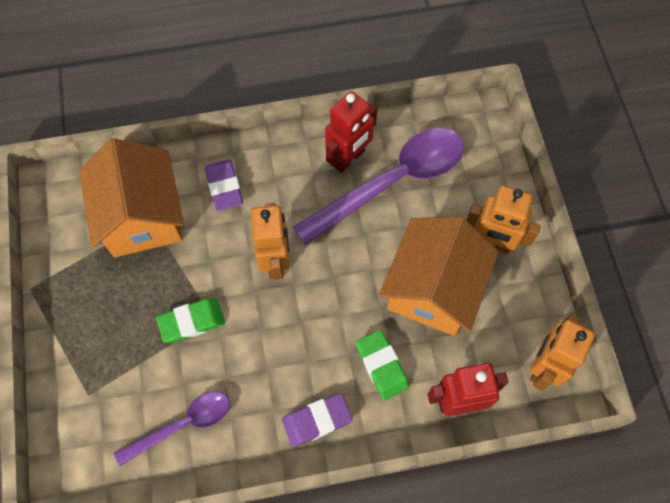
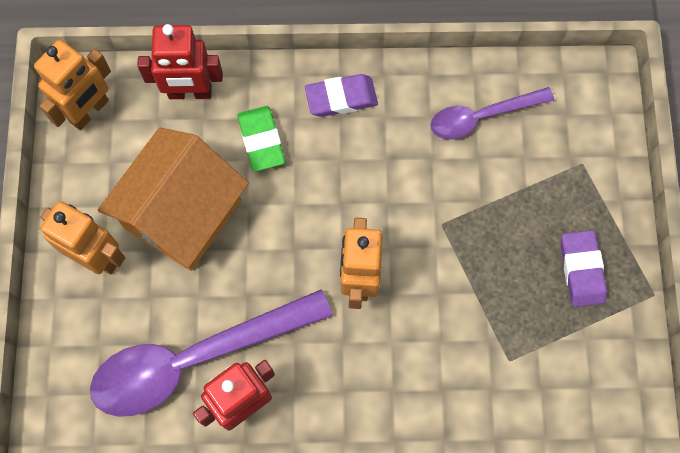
camera: 170 degrees left, 5 degrees up
(142, 217) = (518, 365): orange house -> none
(192, 322) = (465, 223): green eraser -> none
(224, 187) = (410, 389): purple eraser -> purple eraser (581, 270)

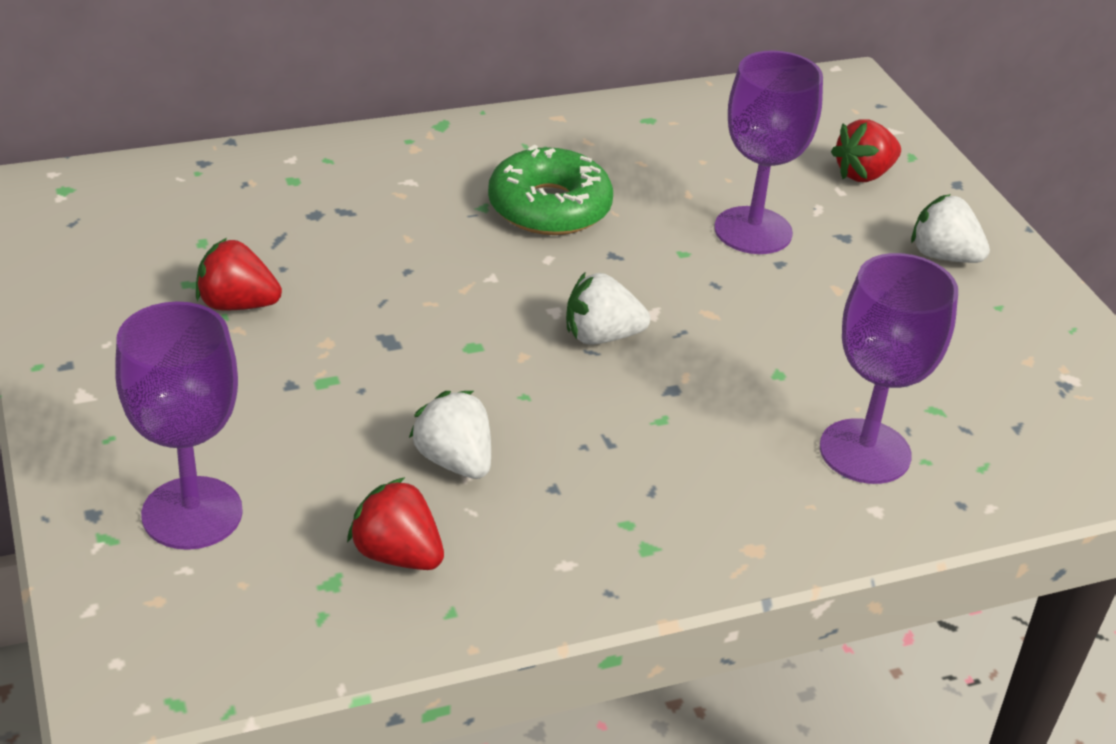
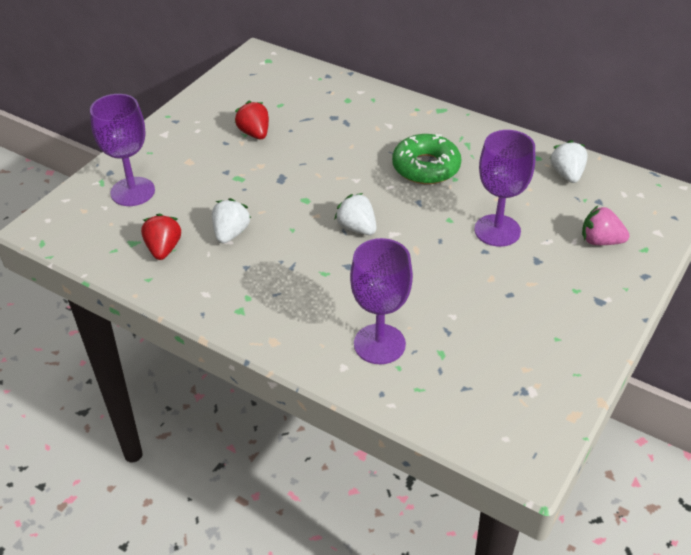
camera: 55 degrees right, 5 degrees up
(863, 174) = (600, 241): red strawberry -> pink strawberry
(943, 256) = (571, 300): white strawberry -> white strawberry (567, 174)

* * *

## Exercise directions
Start at the line containing "(192, 322) = (465, 223): green eraser -> none" above and stop at the line containing "(863, 174) = (600, 241): red". Output those lines exactly, both included, but none of the pictures.

## The completed task
(192, 322) = (465, 223): green eraser -> none
(224, 187) = (410, 389): purple eraser -> purple eraser (581, 270)

camera: 55 degrees right, 5 degrees up
(863, 174) = (600, 241): red strawberry -> pink strawberry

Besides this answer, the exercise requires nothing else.